→ What the task asks
Please transcribe the listing below in full, exactly as written, leaving out its pictures.

→ Source material
- Opening Delimiter -

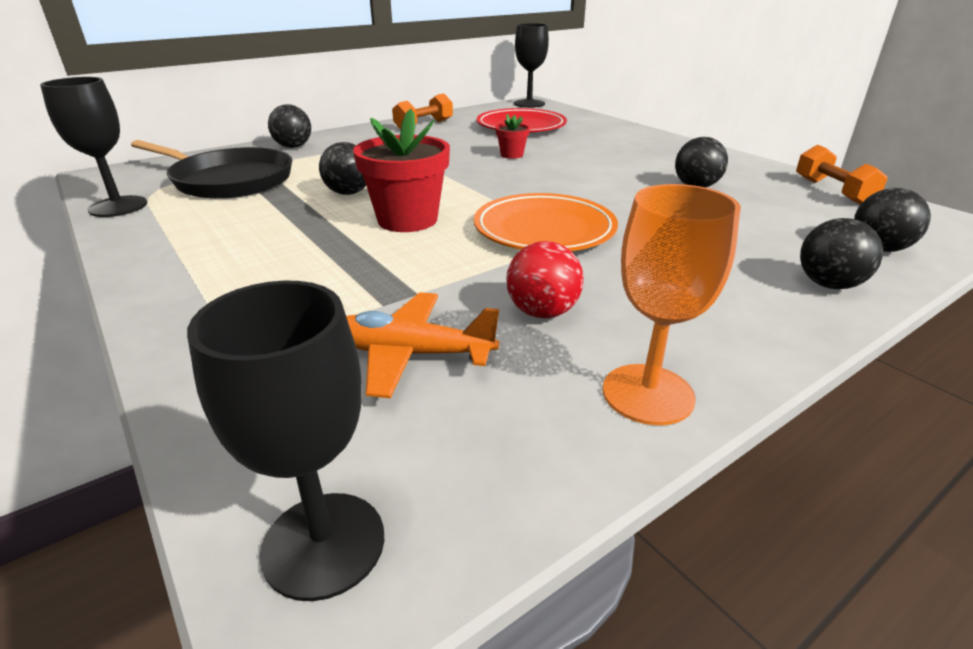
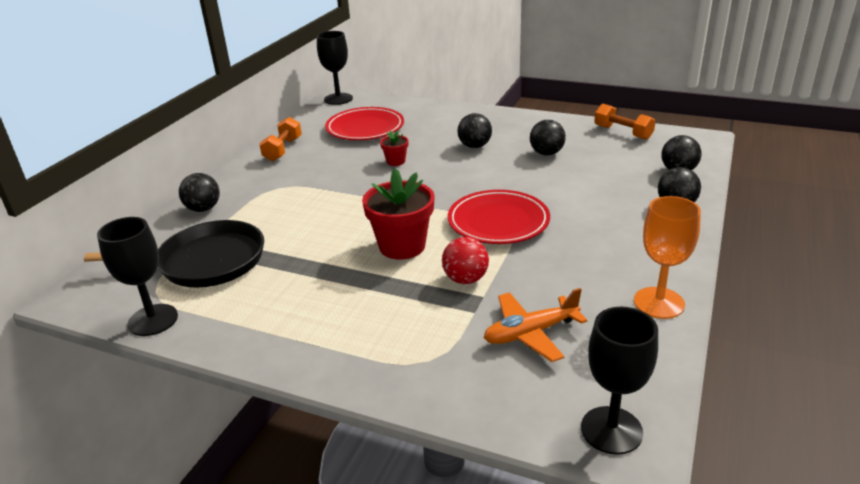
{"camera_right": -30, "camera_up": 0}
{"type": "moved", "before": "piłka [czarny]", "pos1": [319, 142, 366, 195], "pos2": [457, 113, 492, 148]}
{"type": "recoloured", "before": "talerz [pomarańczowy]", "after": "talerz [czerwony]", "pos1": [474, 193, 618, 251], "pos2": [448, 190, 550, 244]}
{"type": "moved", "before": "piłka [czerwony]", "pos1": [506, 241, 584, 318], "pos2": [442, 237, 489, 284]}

- Closing Delimiter -

→ Worked solution
{"camera_right": -30, "camera_up": 0}
{"type": "moved", "before": "piłka [czarny]", "pos1": [319, 142, 366, 195], "pos2": [457, 113, 492, 148]}
{"type": "recoloured", "before": "talerz [pomarańczowy]", "after": "talerz [czerwony]", "pos1": [474, 193, 618, 251], "pos2": [448, 190, 550, 244]}
{"type": "moved", "before": "piłka [czerwony]", "pos1": [506, 241, 584, 318], "pos2": [442, 237, 489, 284]}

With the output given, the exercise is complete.